PROVIDED RECORDS »
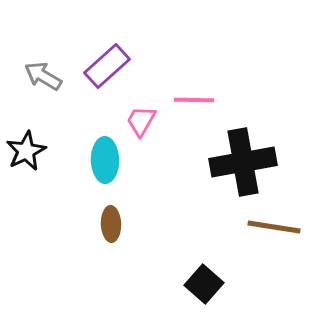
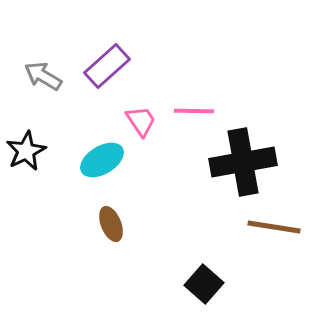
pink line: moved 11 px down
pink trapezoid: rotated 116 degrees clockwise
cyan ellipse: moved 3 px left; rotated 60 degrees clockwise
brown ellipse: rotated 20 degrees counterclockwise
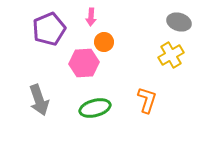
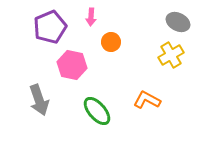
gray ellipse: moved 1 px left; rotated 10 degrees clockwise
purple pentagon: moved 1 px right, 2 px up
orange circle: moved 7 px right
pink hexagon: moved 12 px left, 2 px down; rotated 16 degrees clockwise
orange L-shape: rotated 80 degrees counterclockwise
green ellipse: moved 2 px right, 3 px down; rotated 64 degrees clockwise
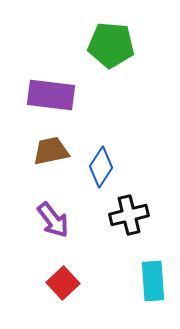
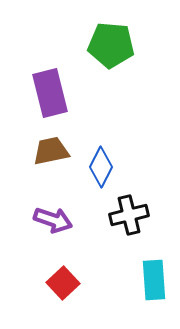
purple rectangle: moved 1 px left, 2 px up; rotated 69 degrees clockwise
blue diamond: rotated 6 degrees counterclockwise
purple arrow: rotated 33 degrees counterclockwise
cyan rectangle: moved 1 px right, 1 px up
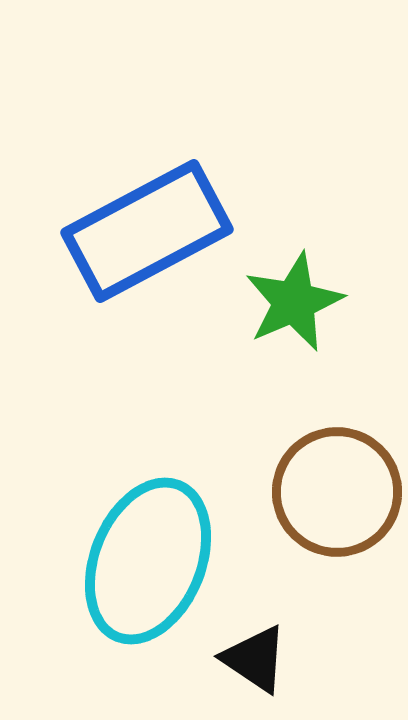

---

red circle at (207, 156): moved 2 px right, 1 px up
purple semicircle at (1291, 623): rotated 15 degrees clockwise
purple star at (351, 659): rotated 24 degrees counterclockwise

TASK GOAL »
Using the records above, find the number of lines that contain the string "rectangle", and give that number without further comment.

ANSWER SPACE »
2